*** MATERIALS PROVIDED ***

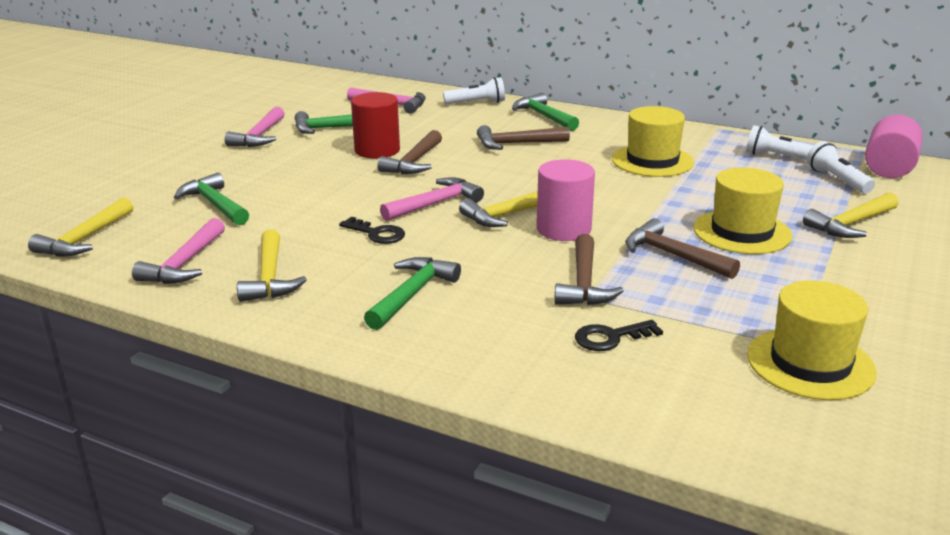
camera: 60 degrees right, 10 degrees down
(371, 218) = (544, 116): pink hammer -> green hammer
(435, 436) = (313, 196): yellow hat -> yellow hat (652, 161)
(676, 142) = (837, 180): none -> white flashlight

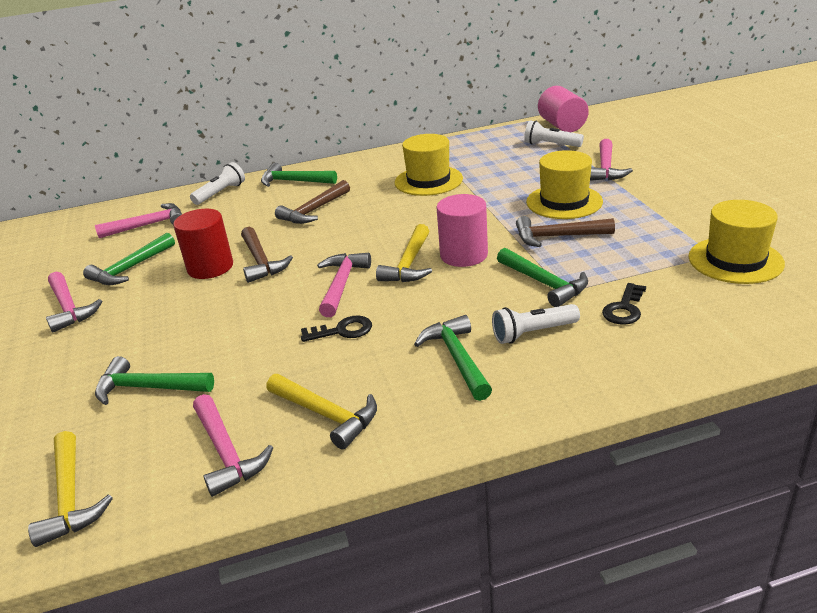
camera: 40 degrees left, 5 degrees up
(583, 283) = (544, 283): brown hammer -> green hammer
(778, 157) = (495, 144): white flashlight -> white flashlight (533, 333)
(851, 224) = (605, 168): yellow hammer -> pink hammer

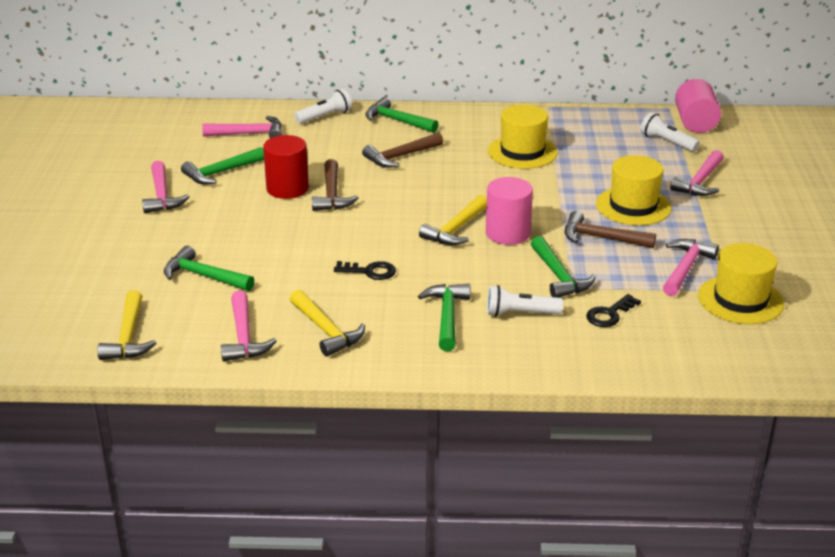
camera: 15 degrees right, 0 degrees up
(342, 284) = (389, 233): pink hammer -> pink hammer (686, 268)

*** End of MATERIALS PROVIDED ***

▶ **WHAT IS EXPECTED**
Bring together all lines from the listing that contain the word "white".

▶ **ANSWER TO THIS PROBLEM**
(676, 142) = (837, 180): none -> white flashlight
(778, 157) = (495, 144): white flashlight -> white flashlight (533, 333)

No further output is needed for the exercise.